Goal of the exercise:
Find each line in the records below that contains the word "Violin" and copy it out. Case counts.

[Dataset items]
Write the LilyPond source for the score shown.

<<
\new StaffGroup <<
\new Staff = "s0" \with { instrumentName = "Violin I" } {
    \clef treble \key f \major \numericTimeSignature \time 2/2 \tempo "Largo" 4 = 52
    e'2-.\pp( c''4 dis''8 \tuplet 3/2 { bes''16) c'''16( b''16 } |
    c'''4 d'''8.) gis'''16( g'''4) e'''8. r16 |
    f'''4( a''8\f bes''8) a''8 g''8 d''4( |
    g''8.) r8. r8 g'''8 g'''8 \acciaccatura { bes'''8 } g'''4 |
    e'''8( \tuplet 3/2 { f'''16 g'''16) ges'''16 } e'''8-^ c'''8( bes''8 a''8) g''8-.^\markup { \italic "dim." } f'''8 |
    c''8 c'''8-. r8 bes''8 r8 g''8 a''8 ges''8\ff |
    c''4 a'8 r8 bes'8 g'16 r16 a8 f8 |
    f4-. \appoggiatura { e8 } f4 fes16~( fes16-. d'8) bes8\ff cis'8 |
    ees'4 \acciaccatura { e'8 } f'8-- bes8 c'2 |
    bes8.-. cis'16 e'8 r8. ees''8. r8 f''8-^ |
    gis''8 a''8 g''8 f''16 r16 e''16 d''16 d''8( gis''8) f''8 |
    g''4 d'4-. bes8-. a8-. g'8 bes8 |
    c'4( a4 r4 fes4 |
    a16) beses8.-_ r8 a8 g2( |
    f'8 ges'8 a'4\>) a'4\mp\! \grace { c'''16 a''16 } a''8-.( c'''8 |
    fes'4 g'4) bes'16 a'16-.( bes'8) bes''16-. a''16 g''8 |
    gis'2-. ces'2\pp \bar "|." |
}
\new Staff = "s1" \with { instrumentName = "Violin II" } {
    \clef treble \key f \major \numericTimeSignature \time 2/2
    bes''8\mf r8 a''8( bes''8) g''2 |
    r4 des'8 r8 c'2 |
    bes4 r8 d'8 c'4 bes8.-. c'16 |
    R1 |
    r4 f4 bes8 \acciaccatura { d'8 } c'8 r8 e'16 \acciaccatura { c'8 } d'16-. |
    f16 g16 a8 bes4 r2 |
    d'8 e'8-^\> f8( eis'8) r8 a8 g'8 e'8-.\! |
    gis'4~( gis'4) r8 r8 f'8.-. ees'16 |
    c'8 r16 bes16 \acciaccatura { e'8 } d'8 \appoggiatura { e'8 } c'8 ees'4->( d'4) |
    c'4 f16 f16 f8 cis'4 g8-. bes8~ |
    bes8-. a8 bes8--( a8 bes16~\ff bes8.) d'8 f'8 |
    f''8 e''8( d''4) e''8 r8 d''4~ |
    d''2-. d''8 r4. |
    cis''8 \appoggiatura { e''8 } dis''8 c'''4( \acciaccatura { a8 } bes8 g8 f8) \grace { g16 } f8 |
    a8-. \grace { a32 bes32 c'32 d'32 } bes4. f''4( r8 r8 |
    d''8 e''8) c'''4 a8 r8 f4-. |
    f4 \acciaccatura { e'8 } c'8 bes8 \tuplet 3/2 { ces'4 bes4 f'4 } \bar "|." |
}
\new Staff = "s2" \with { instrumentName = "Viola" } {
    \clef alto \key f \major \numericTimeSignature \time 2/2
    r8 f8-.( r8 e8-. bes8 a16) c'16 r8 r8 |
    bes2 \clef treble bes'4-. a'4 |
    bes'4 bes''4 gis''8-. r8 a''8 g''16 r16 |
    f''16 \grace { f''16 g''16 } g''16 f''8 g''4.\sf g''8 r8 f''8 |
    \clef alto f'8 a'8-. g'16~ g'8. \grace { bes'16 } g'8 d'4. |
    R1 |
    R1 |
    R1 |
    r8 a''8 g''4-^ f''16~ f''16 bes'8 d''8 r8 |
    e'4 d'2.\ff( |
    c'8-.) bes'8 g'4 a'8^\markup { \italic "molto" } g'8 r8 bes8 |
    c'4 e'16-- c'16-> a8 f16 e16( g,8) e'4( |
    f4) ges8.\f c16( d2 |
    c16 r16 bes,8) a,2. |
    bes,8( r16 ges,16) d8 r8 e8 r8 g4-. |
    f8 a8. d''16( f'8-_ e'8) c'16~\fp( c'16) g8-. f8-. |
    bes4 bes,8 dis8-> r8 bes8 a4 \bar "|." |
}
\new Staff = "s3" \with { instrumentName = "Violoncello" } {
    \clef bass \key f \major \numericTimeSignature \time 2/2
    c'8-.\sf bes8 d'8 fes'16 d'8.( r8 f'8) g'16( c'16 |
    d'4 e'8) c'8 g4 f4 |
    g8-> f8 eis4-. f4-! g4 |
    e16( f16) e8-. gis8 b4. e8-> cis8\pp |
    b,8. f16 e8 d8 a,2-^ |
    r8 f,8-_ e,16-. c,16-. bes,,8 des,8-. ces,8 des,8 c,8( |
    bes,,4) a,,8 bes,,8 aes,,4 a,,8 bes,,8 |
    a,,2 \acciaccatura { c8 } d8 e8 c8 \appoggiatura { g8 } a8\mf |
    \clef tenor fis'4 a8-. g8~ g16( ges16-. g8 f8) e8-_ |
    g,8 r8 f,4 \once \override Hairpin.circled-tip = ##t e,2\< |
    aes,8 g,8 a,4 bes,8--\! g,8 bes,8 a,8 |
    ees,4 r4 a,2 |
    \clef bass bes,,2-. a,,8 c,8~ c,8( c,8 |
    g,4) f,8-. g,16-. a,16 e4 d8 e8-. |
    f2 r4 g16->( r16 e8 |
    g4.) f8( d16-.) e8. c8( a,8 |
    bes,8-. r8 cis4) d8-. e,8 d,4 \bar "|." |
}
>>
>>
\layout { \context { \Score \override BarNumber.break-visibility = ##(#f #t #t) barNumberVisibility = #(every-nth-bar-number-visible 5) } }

Complete output:
\new Staff = "s0" \with { instrumentName = "Violin I" } {
\new Staff = "s1" \with { instrumentName = "Violin II" } {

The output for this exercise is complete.